[[ Records to process, beginning ]]

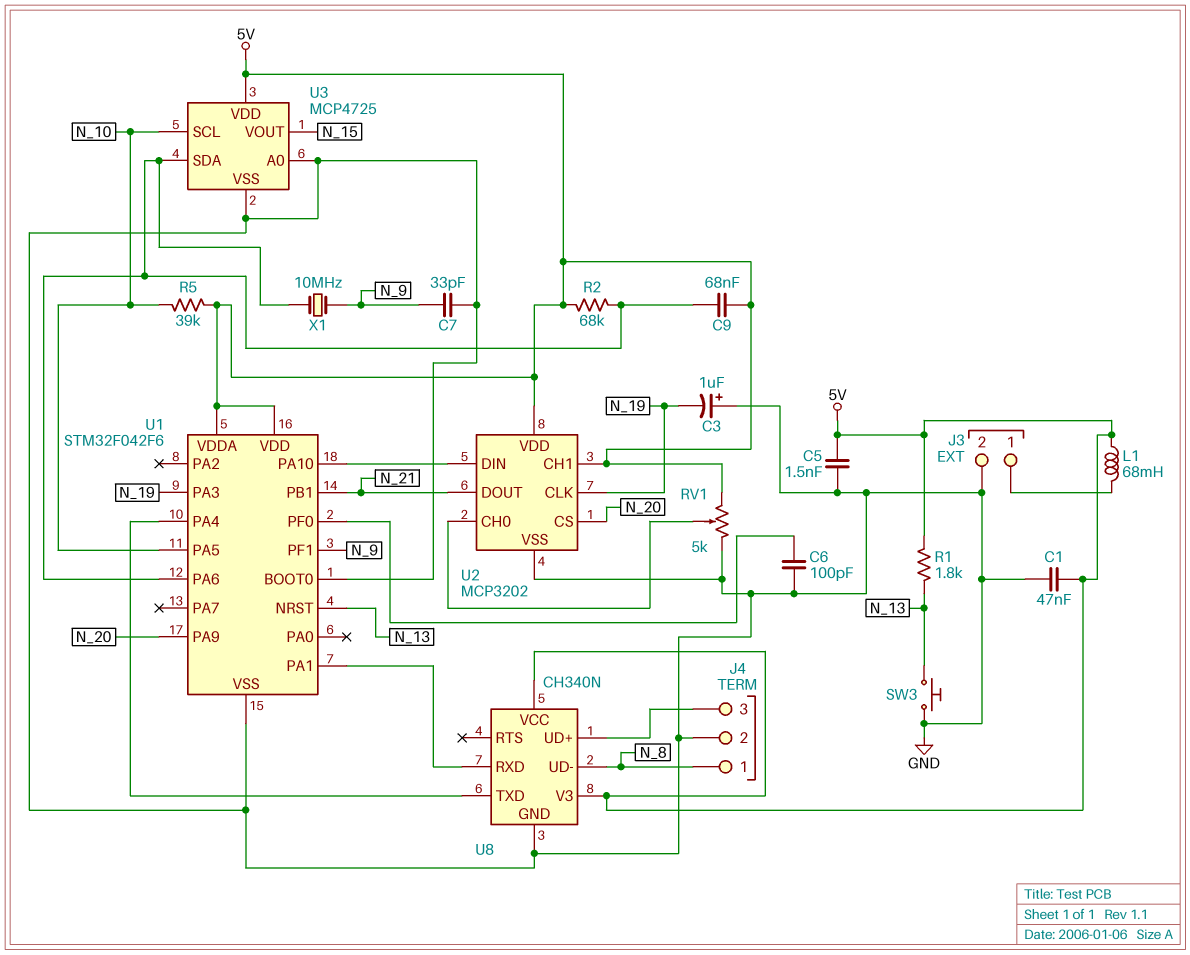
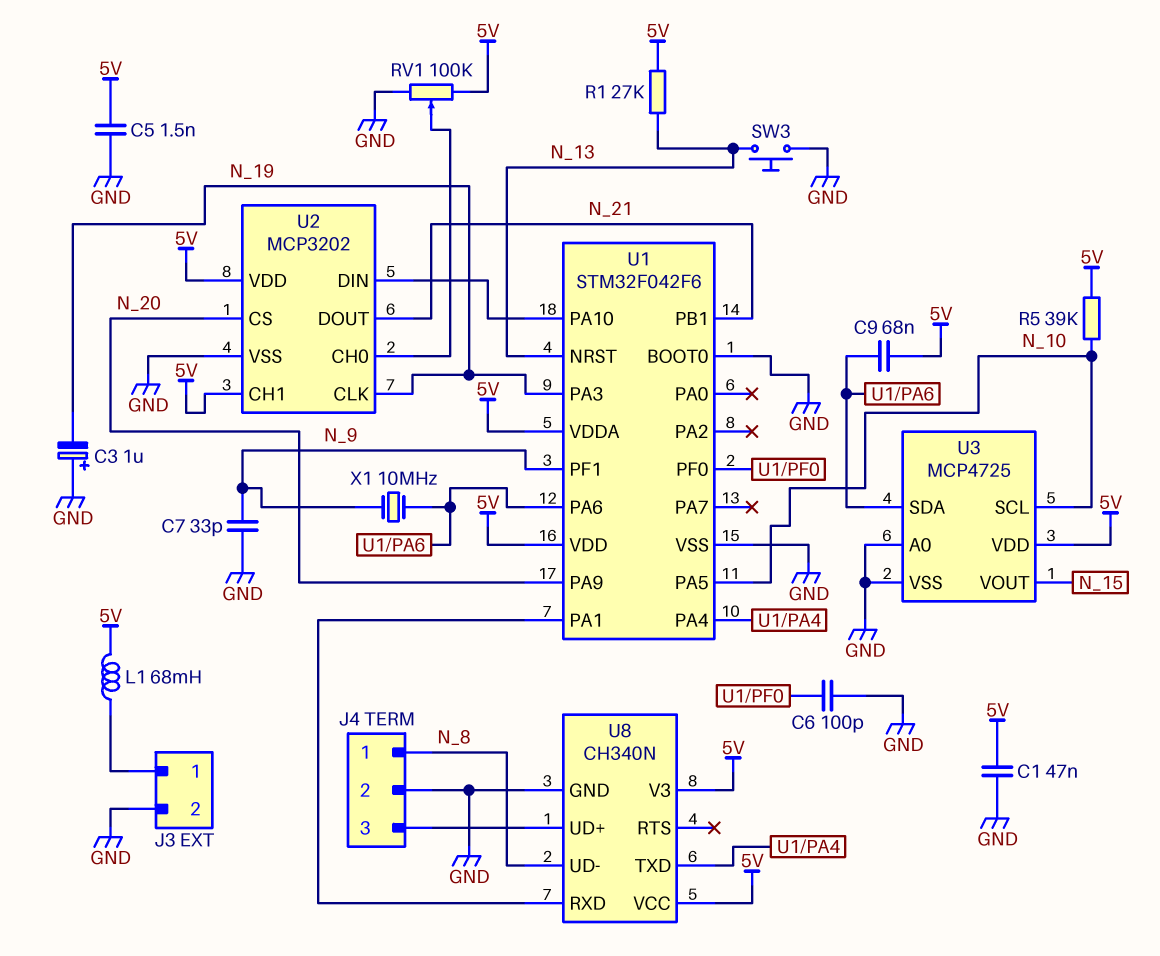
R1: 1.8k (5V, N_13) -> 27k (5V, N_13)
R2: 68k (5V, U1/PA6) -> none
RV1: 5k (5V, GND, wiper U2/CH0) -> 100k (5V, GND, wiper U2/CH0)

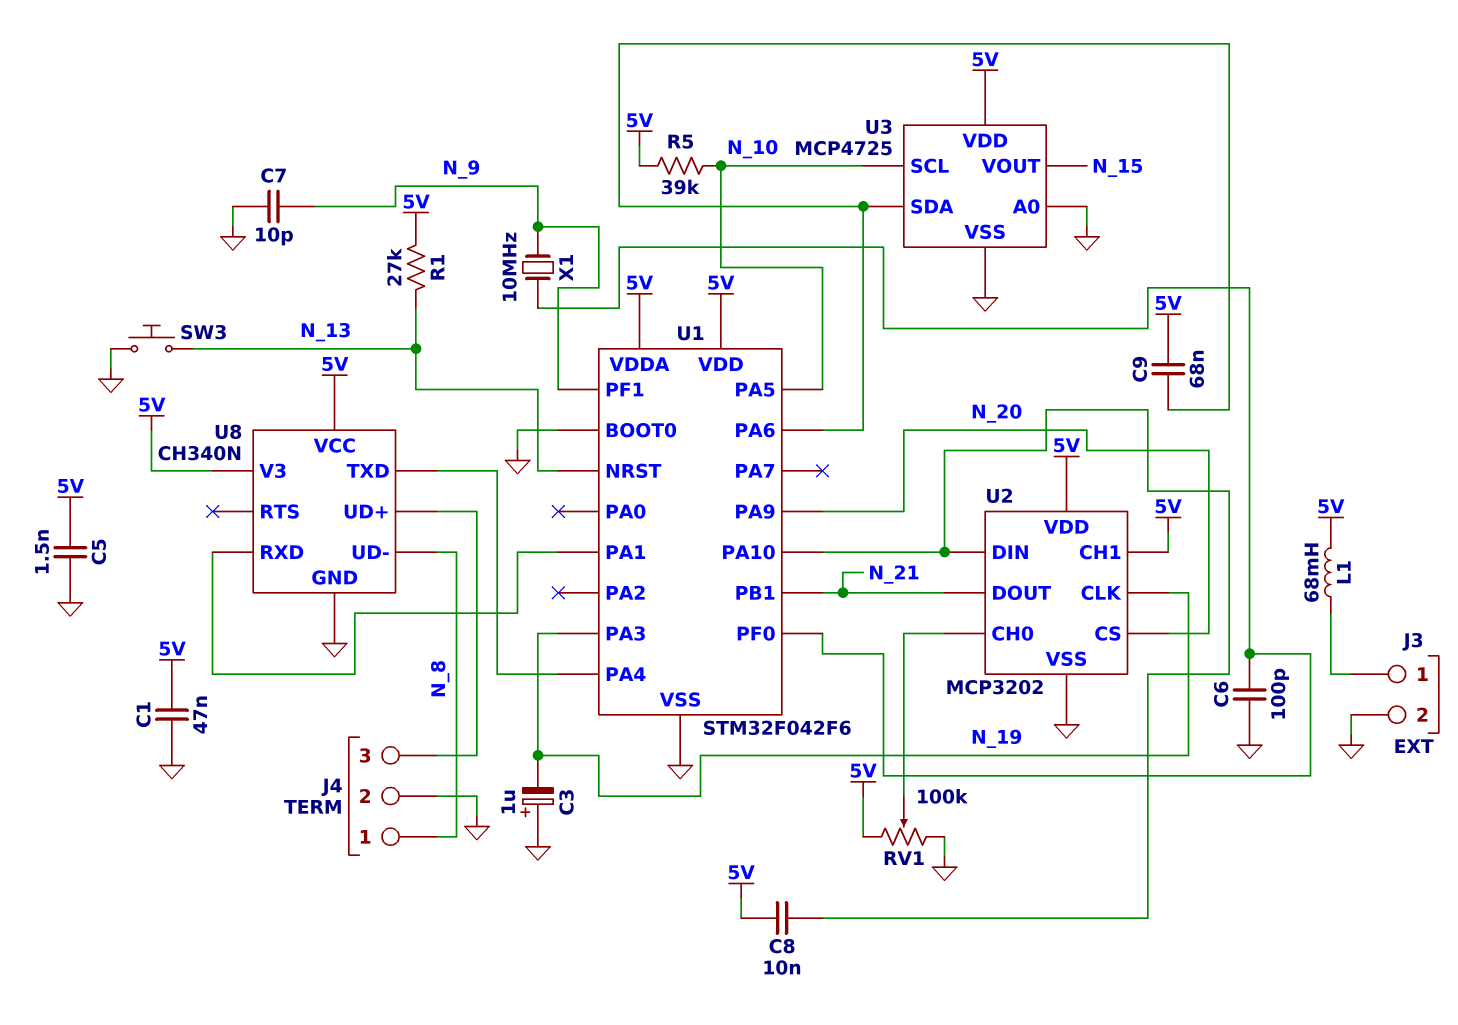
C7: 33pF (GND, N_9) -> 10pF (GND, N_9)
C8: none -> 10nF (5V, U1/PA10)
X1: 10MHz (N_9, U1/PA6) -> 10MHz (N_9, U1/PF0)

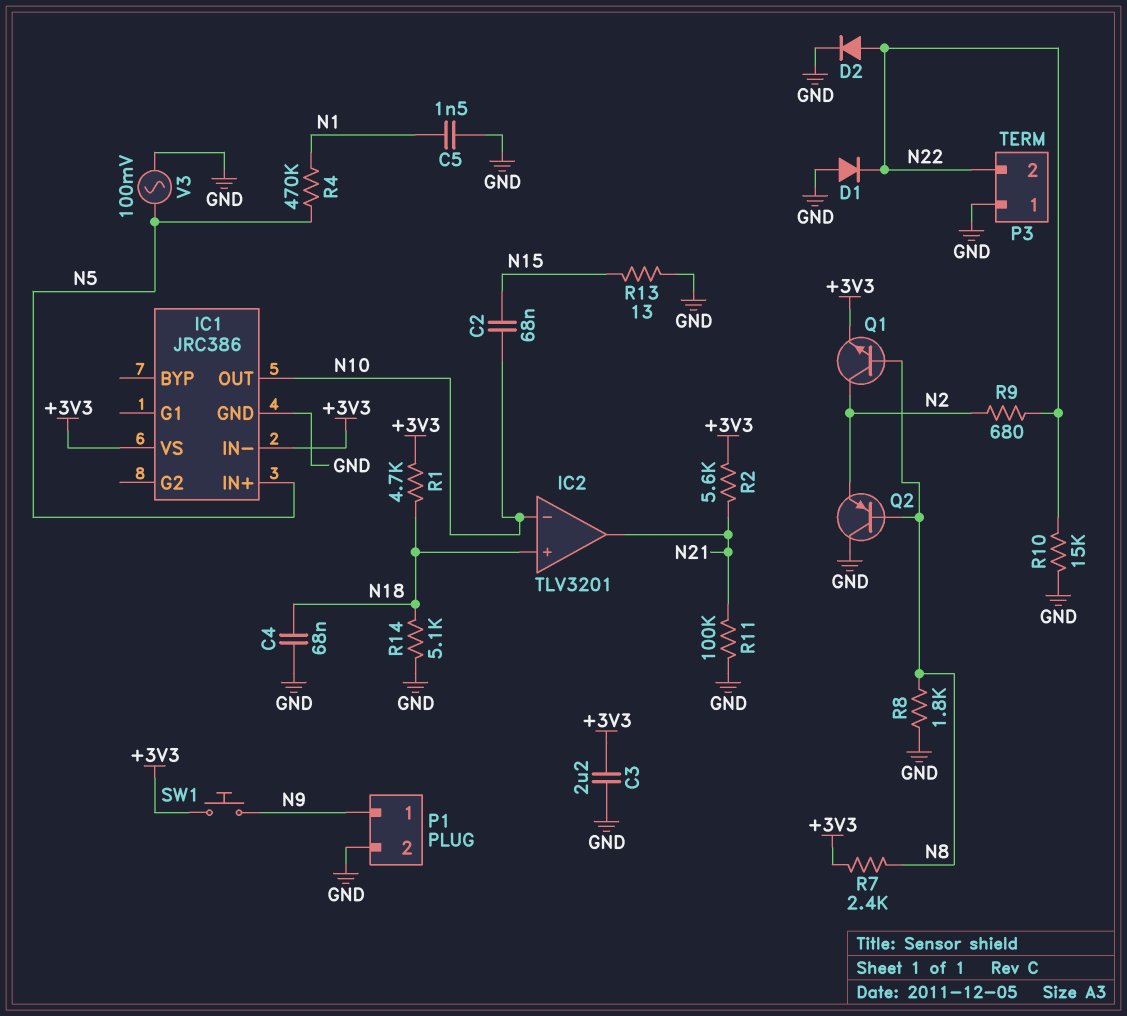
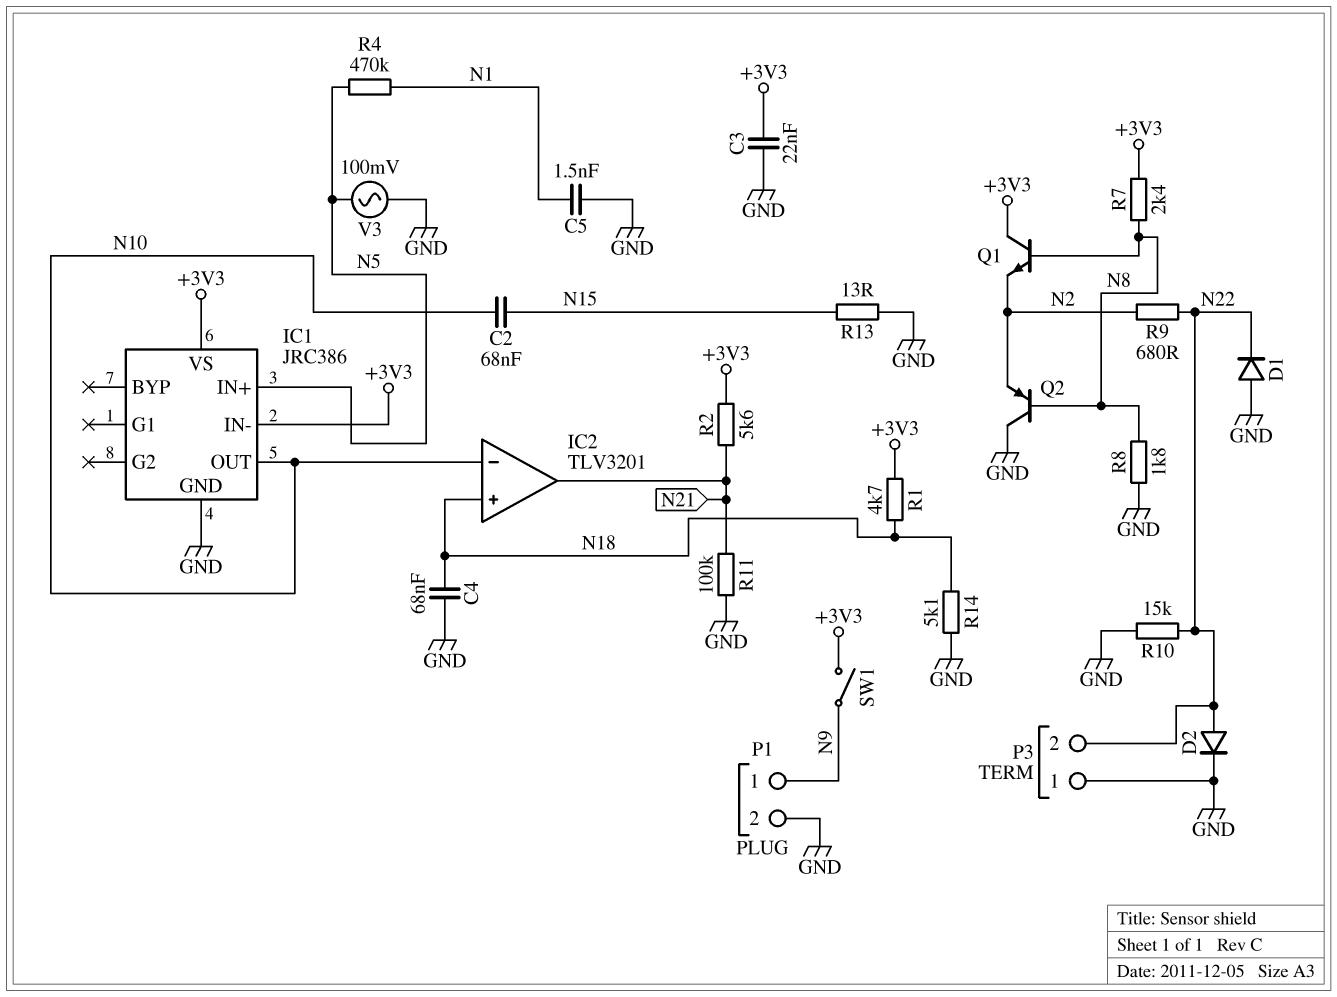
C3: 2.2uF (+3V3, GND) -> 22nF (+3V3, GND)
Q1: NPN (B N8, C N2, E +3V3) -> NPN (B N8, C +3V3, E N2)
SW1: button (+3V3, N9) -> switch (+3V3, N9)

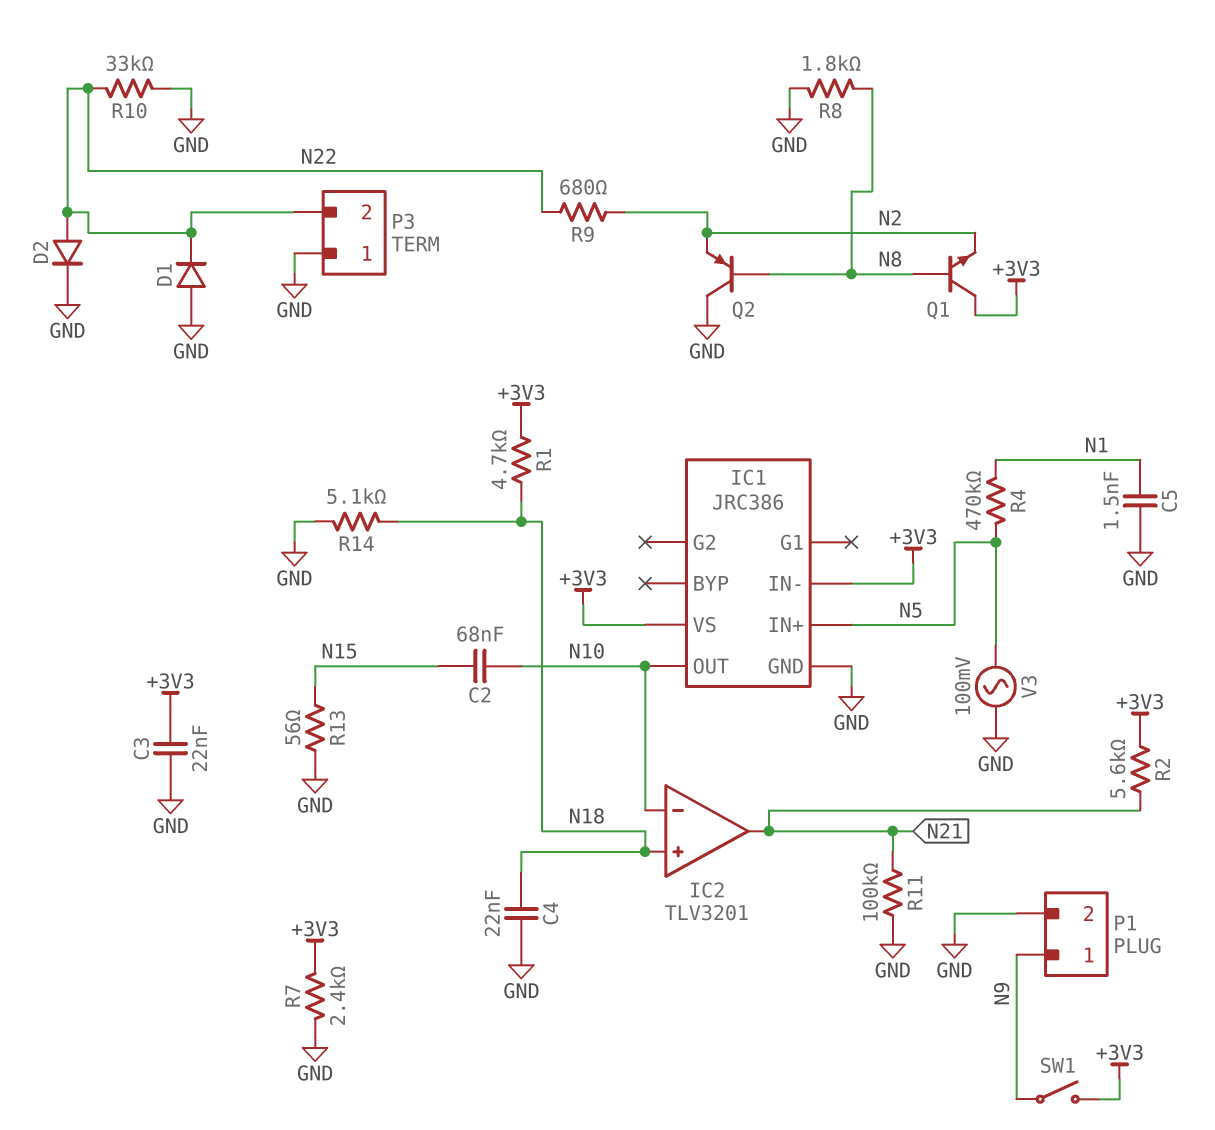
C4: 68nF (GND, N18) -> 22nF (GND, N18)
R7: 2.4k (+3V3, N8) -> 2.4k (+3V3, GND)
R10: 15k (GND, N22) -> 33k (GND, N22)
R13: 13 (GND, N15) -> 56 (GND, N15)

[[ Records to process, end ]]

- Task item
The answer should contain every line of the material exactly as written and no pictures.

- Solution for this exercise
R1: 1.8k (5V, N_13) -> 27k (5V, N_13)
R2: 68k (5V, U1/PA6) -> none
RV1: 5k (5V, GND, wiper U2/CH0) -> 100k (5V, GND, wiper U2/CH0)

C7: 33pF (GND, N_9) -> 10pF (GND, N_9)
C8: none -> 10nF (5V, U1/PA10)
X1: 10MHz (N_9, U1/PA6) -> 10MHz (N_9, U1/PF0)

C3: 2.2uF (+3V3, GND) -> 22nF (+3V3, GND)
Q1: NPN (B N8, C N2, E +3V3) -> NPN (B N8, C +3V3, E N2)
SW1: button (+3V3, N9) -> switch (+3V3, N9)

C4: 68nF (GND, N18) -> 22nF (GND, N18)
R7: 2.4k (+3V3, N8) -> 2.4k (+3V3, GND)
R10: 15k (GND, N22) -> 33k (GND, N22)
R13: 13 (GND, N15) -> 56 (GND, N15)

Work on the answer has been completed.